Data for the task —

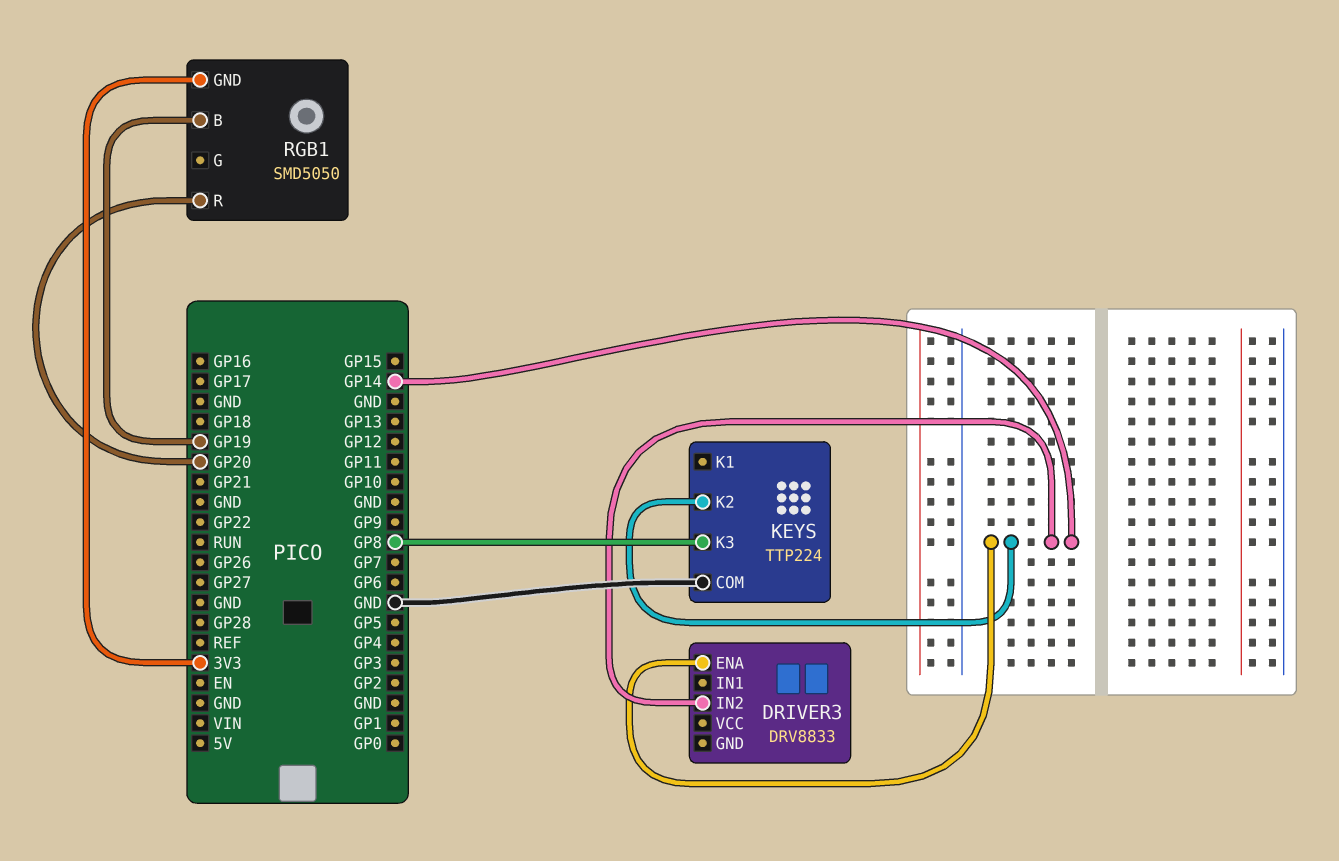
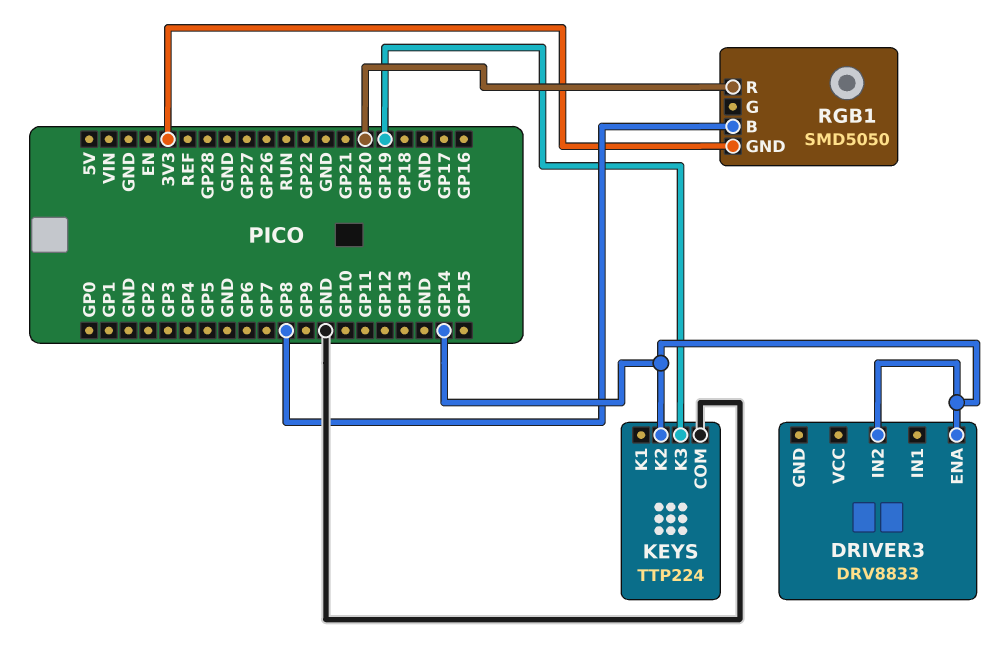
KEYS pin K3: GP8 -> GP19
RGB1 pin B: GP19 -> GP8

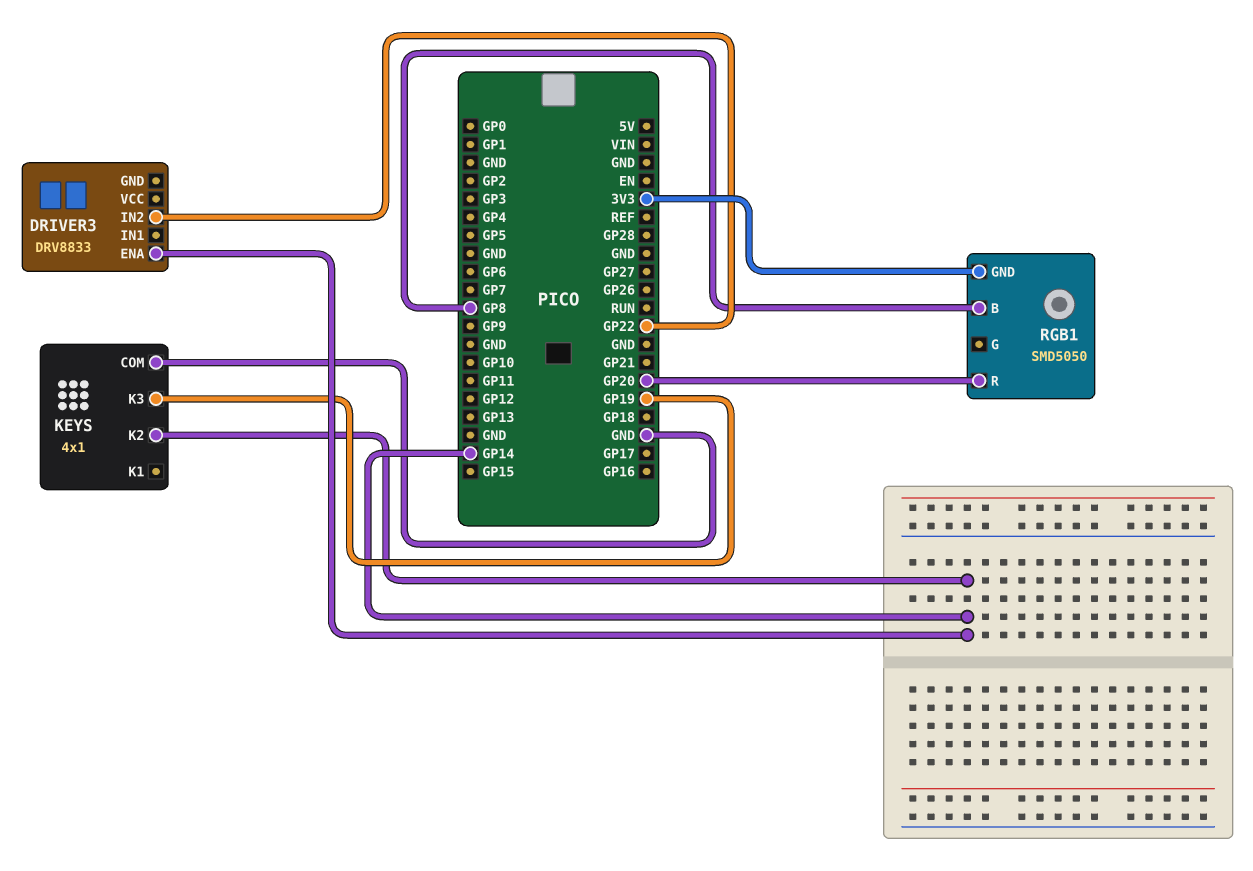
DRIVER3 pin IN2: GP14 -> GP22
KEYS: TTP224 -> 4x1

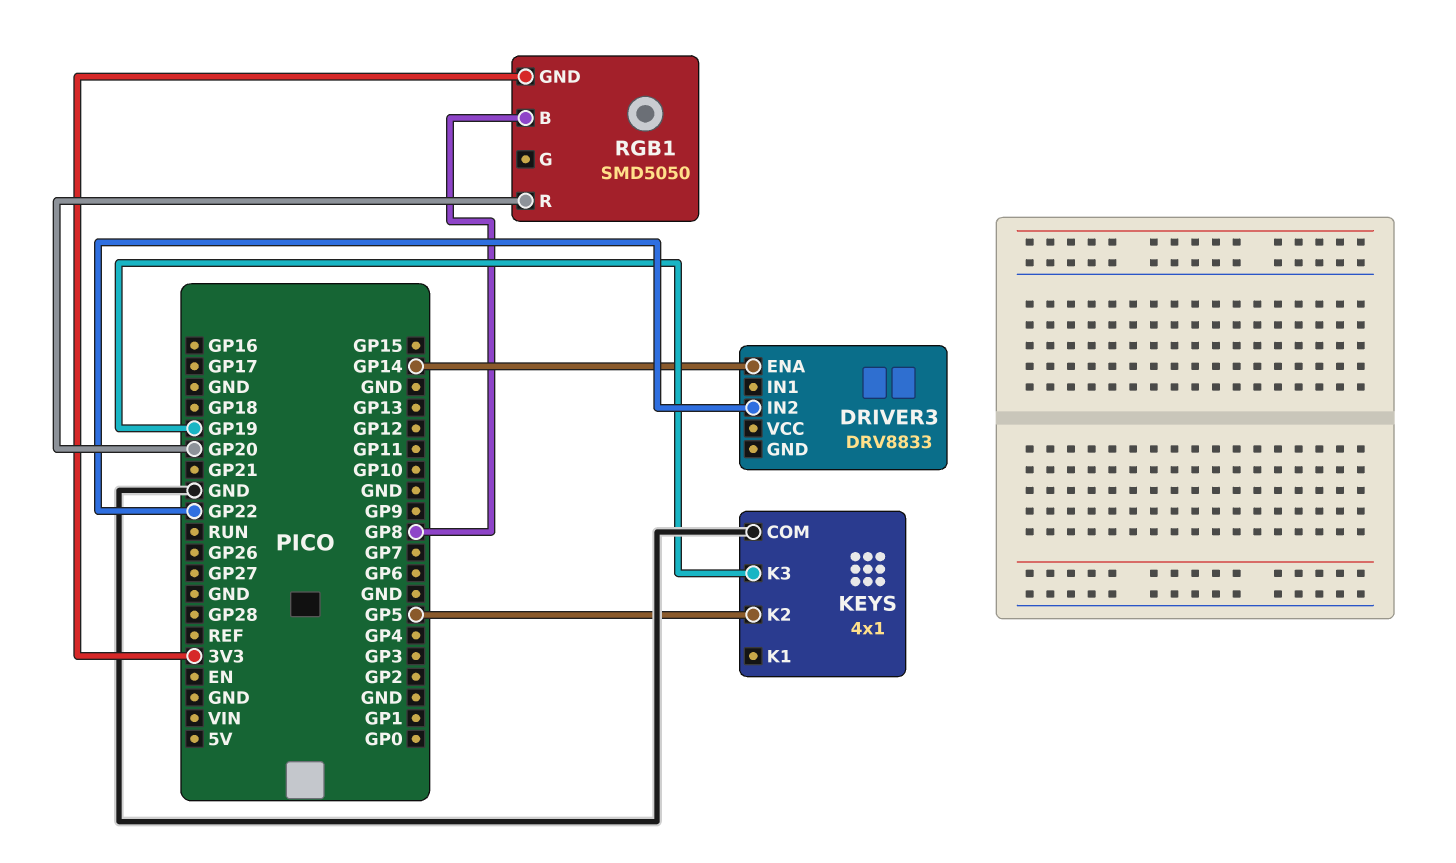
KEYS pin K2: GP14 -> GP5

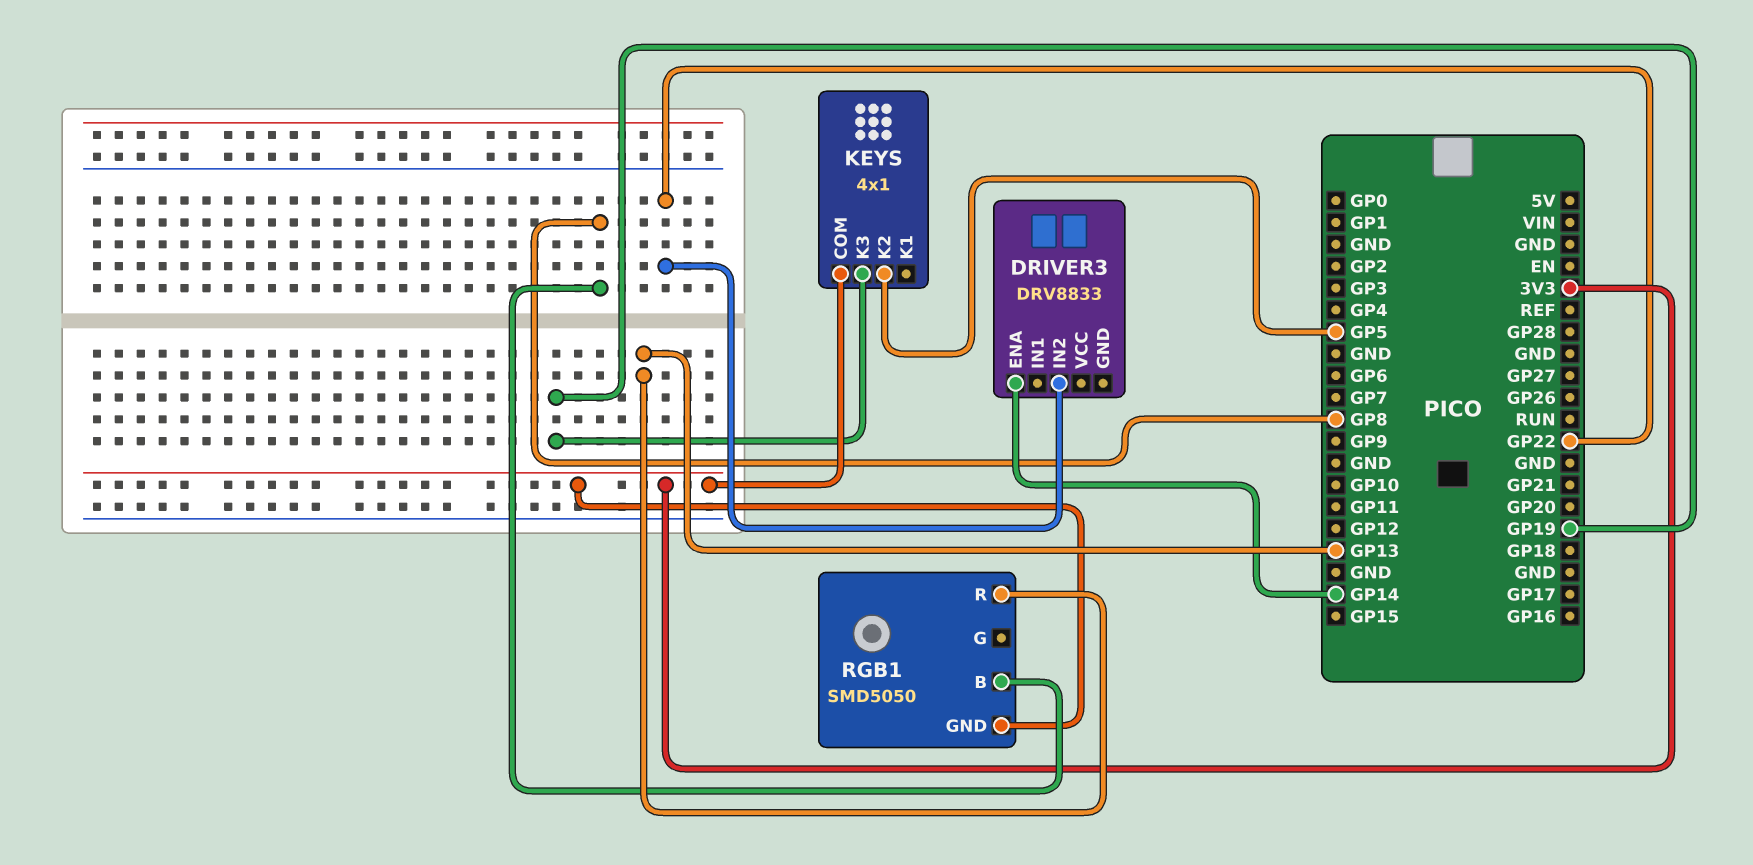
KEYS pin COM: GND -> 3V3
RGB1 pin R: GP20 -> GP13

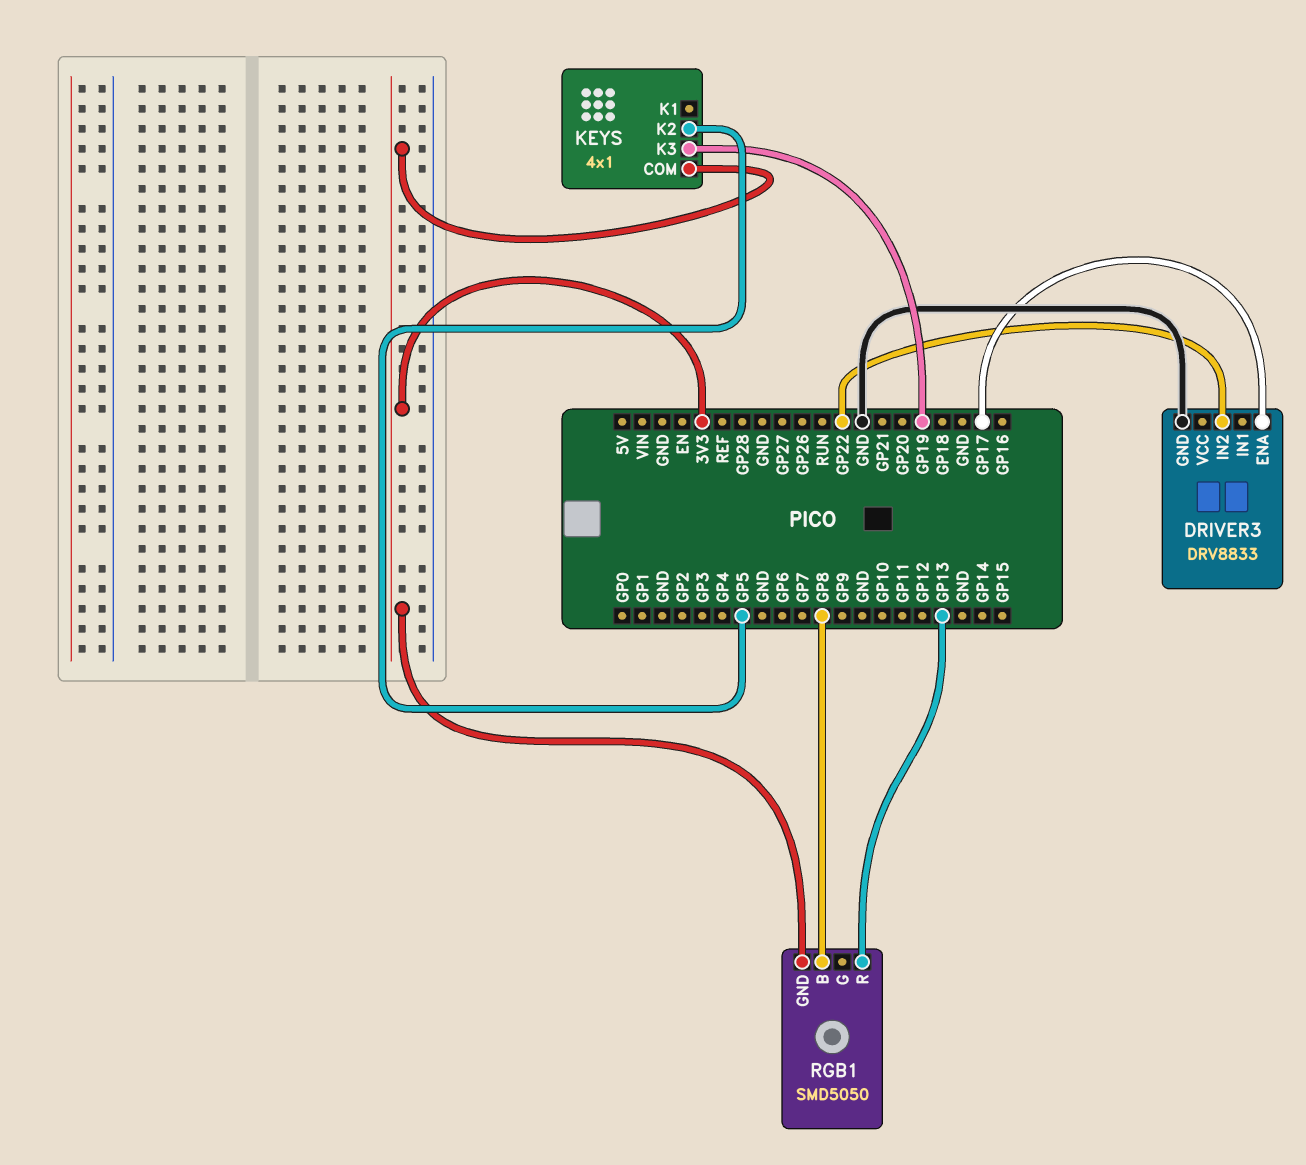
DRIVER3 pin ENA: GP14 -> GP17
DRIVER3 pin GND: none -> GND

Work required —
All that is needed is the lines from the line holding "KEYS: TTP224 -> 4x1" to the final line of the listing above, repeated exactly, pictures excluded.

Written answer —
KEYS: TTP224 -> 4x1

KEYS pin K2: GP14 -> GP5

KEYS pin COM: GND -> 3V3
RGB1 pin R: GP20 -> GP13

DRIVER3 pin ENA: GP14 -> GP17
DRIVER3 pin GND: none -> GND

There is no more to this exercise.